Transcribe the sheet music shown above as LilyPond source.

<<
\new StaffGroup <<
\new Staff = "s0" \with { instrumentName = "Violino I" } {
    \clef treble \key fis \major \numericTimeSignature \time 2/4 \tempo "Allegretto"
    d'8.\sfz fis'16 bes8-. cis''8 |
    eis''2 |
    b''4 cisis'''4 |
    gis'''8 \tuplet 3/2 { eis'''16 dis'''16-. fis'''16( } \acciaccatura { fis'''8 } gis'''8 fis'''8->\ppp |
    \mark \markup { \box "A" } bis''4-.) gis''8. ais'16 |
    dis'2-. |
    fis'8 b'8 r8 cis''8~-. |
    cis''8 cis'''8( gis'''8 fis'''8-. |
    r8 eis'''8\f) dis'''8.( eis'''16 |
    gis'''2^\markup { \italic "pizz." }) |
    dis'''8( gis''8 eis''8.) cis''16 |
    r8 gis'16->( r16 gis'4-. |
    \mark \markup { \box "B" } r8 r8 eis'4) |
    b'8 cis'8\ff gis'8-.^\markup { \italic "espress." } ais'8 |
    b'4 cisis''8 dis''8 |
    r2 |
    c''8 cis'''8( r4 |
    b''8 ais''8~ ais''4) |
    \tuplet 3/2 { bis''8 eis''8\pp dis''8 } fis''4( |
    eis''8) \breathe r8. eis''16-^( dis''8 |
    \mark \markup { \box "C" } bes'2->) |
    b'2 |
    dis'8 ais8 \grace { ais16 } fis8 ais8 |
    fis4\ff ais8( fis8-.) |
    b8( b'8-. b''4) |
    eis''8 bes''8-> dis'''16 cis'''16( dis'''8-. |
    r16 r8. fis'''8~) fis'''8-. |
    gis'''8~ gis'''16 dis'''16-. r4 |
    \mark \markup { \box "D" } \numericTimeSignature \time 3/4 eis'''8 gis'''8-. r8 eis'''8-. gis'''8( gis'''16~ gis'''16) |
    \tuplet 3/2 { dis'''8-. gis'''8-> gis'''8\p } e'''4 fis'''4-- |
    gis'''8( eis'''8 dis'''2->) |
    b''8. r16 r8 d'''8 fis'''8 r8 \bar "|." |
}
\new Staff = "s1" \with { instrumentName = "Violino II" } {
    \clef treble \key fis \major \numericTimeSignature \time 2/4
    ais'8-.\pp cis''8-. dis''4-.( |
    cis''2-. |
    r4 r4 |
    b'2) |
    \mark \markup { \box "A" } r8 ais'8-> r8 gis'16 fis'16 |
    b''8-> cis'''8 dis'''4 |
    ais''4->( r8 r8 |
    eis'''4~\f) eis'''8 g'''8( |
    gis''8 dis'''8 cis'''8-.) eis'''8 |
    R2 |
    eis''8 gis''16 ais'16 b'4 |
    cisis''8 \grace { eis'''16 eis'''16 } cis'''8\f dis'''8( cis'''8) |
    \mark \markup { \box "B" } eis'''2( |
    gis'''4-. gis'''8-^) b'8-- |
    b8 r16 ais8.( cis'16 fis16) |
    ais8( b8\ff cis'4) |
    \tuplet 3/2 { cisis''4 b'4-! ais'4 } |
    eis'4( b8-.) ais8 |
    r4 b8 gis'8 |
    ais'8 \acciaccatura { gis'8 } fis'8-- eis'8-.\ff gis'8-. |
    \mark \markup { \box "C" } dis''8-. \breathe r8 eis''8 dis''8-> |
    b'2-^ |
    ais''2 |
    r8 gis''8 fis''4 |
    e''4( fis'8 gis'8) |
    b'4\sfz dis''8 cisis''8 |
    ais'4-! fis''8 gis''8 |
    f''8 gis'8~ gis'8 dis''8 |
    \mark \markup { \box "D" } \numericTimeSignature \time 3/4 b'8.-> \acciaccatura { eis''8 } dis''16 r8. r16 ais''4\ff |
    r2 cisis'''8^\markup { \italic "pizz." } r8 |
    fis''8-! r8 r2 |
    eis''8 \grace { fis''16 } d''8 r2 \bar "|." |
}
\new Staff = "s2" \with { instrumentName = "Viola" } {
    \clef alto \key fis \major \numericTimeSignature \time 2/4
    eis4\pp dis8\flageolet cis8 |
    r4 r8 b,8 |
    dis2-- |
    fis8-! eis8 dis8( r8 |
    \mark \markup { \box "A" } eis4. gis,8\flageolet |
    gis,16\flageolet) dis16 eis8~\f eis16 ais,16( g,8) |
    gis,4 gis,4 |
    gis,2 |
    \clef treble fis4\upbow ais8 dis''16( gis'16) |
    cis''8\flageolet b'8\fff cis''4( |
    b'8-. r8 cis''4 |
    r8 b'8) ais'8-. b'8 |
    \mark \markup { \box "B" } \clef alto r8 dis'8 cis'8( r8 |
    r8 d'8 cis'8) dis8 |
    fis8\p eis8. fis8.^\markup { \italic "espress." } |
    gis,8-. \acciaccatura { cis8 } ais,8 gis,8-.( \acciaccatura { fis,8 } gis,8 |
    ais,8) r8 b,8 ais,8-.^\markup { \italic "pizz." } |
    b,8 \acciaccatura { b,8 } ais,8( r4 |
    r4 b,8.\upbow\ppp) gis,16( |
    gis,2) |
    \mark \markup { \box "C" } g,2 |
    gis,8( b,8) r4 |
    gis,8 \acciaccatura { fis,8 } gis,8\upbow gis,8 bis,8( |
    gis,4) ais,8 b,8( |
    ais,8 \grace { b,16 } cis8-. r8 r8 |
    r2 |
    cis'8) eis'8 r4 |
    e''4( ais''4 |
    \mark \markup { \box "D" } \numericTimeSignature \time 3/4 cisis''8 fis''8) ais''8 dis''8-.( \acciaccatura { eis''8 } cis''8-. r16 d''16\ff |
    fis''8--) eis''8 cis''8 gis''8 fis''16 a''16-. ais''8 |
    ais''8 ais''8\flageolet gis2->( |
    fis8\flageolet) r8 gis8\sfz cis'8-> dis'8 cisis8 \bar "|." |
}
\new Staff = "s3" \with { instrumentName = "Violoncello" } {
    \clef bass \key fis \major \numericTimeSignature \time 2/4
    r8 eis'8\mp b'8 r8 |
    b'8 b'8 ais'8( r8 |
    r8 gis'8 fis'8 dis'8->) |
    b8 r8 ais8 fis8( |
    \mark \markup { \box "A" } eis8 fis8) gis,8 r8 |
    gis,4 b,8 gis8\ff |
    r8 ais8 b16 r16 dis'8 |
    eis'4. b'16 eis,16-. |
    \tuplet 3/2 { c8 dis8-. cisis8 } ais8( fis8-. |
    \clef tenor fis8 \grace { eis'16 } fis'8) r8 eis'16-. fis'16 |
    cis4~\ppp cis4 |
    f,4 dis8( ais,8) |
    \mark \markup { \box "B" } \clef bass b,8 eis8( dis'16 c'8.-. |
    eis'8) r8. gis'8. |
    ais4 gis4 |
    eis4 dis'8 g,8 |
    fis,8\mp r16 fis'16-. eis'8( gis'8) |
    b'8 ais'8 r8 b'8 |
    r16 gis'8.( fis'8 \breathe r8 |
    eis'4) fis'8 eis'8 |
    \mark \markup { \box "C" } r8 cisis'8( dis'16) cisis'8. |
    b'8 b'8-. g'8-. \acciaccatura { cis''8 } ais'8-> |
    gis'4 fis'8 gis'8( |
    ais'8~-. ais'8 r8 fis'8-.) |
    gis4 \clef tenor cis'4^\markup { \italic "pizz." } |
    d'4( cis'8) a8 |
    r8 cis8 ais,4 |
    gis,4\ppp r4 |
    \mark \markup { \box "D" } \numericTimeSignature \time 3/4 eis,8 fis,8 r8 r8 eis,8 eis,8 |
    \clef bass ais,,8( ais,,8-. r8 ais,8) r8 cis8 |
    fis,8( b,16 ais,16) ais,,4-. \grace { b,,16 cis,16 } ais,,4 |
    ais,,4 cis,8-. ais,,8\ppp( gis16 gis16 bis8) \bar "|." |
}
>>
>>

YOUR OBJECTIVE:
Find each line above that contains the string "clef" and copy those lines out in full.

FULL ANSWER:
    \clef treble \key fis \major \numericTimeSignature \time 2/4 \tempo "Allegretto"
    \clef treble \key fis \major \numericTimeSignature \time 2/4
    \clef alto \key fis \major \numericTimeSignature \time 2/4
    \clef treble fis4\upbow ais8 dis''16( gis'16) |
    \mark \markup { \box "B" } \clef alto r8 dis'8 cis'8( r8 |
    \clef bass \key fis \major \numericTimeSignature \time 2/4
    \clef tenor fis8 \grace { eis'16 } fis'8) r8 eis'16-. fis'16 |
    \mark \markup { \box "B" } \clef bass b,8 eis8( dis'16 c'8.-. |
    gis4 \clef tenor cis'4^\markup { \italic "pizz." } |
    \clef bass ais,,8( ais,,8-. r8 ais,8) r8 cis8 |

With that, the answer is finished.